Data for review START
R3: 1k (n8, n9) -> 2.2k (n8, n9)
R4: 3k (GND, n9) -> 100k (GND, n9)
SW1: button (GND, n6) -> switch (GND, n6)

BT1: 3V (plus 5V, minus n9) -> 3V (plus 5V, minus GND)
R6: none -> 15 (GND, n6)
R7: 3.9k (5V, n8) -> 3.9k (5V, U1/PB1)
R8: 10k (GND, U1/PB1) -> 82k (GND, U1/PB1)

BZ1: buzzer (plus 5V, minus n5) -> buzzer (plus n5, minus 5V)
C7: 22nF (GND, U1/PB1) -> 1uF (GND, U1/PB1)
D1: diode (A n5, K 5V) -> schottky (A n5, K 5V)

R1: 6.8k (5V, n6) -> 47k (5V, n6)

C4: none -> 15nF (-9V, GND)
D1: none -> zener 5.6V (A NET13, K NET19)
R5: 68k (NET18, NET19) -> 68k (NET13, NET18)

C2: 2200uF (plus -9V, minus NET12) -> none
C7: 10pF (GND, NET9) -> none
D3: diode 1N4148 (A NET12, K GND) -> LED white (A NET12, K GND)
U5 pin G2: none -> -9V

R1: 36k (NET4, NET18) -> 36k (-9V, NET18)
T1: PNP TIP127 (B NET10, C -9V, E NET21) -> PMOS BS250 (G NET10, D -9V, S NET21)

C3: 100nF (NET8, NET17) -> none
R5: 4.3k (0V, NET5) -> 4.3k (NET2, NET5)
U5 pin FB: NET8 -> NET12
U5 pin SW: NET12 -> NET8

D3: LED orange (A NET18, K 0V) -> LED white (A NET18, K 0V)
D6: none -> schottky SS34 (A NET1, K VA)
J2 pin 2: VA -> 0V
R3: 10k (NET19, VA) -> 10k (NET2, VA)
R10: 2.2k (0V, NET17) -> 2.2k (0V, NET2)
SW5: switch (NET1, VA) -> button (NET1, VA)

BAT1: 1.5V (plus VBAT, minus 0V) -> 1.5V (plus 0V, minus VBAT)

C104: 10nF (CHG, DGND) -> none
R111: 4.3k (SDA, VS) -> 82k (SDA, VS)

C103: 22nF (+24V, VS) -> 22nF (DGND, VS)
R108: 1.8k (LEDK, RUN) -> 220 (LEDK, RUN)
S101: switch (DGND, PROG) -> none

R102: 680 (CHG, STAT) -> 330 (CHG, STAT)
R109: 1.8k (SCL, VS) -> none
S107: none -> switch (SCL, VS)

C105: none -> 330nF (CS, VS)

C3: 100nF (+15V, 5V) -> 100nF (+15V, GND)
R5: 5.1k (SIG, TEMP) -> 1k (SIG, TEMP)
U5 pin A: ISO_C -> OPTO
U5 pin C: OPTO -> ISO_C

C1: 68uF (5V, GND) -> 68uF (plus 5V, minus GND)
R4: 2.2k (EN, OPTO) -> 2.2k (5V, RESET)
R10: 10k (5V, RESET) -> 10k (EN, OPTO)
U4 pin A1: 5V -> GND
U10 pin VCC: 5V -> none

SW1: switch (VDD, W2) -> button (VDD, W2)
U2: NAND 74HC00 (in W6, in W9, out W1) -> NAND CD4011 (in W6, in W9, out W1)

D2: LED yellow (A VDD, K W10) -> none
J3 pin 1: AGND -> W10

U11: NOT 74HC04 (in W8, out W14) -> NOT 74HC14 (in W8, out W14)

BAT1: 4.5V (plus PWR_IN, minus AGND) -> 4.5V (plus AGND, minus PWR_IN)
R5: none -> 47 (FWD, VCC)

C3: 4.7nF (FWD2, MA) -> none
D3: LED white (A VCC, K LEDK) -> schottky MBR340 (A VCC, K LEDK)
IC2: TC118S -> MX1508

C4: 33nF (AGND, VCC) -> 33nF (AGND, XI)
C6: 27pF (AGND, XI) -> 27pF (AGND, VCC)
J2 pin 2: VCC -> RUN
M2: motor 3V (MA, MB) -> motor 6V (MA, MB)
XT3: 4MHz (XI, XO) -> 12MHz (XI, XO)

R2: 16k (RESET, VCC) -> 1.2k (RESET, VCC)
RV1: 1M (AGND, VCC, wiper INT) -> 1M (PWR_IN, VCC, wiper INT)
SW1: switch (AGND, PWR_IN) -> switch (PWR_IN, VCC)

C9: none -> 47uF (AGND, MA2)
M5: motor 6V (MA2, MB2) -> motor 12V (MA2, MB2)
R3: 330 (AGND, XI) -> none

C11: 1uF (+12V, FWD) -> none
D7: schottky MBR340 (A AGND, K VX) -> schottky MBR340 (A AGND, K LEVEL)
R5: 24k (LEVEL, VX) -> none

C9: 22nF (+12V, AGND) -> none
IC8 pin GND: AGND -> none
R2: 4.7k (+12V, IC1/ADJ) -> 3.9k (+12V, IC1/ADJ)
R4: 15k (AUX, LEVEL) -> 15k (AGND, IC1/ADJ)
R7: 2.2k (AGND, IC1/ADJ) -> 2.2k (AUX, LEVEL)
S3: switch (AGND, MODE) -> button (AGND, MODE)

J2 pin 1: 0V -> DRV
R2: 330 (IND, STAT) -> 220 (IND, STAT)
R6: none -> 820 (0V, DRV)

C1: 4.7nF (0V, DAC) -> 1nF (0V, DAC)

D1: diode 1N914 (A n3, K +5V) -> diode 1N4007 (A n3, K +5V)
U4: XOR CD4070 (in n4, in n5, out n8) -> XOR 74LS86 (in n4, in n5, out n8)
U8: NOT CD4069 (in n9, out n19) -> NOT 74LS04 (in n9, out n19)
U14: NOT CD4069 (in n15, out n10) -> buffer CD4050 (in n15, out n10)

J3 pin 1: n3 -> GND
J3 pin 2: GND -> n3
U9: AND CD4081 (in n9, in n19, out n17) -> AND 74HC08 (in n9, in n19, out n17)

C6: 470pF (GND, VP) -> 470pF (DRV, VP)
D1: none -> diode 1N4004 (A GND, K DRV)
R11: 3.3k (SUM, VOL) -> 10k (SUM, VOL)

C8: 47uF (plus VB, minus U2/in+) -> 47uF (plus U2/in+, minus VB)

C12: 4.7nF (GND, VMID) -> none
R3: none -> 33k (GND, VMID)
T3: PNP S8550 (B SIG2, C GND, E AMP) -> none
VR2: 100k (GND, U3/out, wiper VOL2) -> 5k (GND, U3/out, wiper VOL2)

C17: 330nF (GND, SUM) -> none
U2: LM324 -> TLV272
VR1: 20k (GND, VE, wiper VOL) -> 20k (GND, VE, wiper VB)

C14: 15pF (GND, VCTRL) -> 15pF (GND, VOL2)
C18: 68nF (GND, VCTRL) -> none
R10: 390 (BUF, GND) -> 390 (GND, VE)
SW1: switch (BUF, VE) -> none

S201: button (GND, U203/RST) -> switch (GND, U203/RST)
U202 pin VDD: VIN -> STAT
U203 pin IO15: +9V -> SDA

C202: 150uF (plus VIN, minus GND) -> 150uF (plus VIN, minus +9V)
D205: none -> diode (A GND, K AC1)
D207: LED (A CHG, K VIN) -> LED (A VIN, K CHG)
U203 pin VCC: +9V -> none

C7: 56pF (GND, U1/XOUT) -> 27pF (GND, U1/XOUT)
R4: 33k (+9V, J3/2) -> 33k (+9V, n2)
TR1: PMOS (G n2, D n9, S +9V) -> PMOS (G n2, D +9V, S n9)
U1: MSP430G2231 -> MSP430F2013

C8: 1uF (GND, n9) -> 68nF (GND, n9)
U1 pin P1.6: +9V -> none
Data for review END
◆ **Exercise aim**
All that is wanted is an exact copy of the lines above from the one with "SW1: switch (VDD, W2) -> button (VDD, W2)" through the one with "IC2: TC118S -> MX1508", with both ends included.

◆ **Task output**
SW1: switch (VDD, W2) -> button (VDD, W2)
U2: NAND 74HC00 (in W6, in W9, out W1) -> NAND CD4011 (in W6, in W9, out W1)

D2: LED yellow (A VDD, K W10) -> none
J3 pin 1: AGND -> W10

U11: NOT 74HC04 (in W8, out W14) -> NOT 74HC14 (in W8, out W14)

BAT1: 4.5V (plus PWR_IN, minus AGND) -> 4.5V (plus AGND, minus PWR_IN)
R5: none -> 47 (FWD, VCC)

C3: 4.7nF (FWD2, MA) -> none
D3: LED white (A VCC, K LEDK) -> schottky MBR340 (A VCC, K LEDK)
IC2: TC118S -> MX1508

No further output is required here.